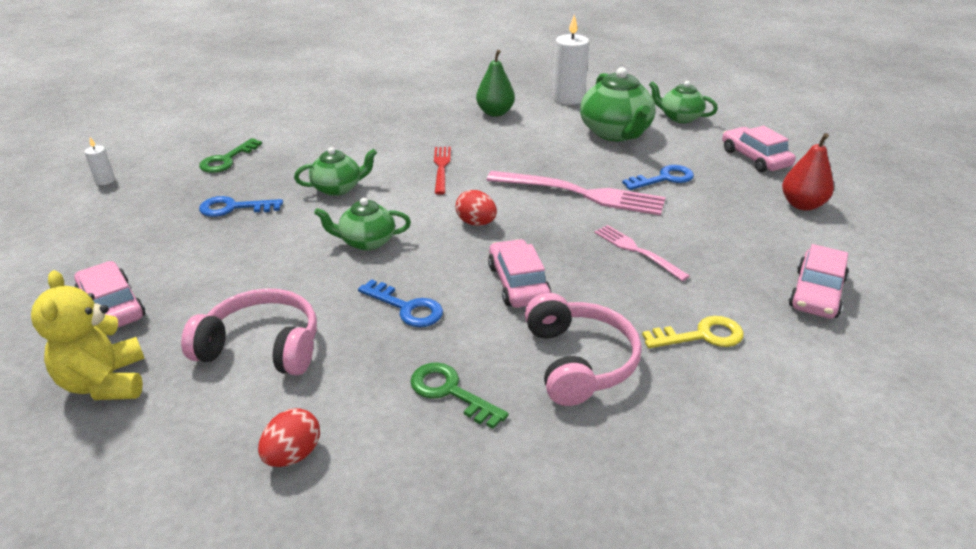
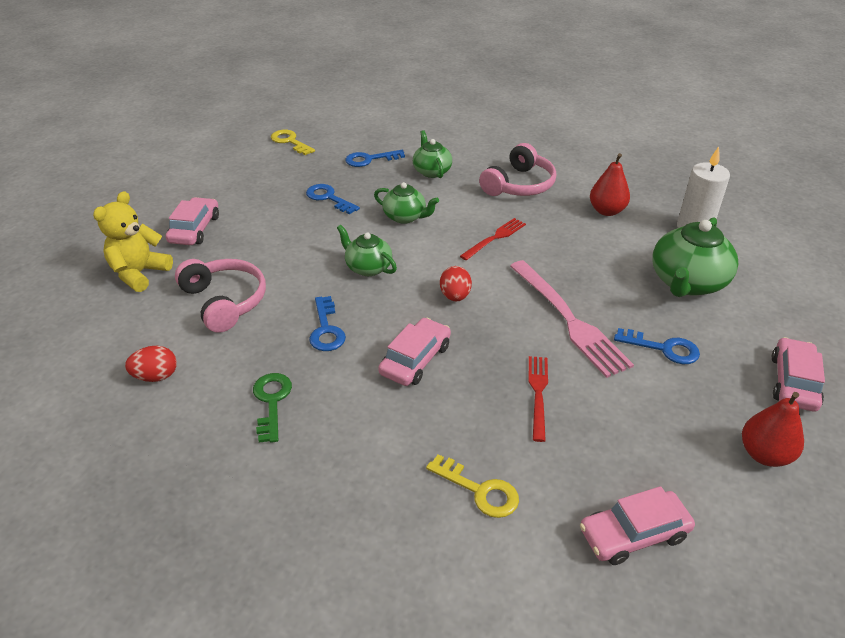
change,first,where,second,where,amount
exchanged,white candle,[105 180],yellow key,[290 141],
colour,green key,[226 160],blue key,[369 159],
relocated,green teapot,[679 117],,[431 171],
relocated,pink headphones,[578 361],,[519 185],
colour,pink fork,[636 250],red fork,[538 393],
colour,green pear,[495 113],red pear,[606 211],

### Exercise aim:
Wherever a picture appears, omit it; copy the rest of the data exactly.

### The answer:
change,first,where,second,where,amount
exchanged,white candle,[105 180],yellow key,[290 141],
colour,green key,[226 160],blue key,[369 159],
relocated,green teapot,[679 117],,[431 171],
relocated,pink headphones,[578 361],,[519 185],
colour,pink fork,[636 250],red fork,[538 393],
colour,green pear,[495 113],red pear,[606 211],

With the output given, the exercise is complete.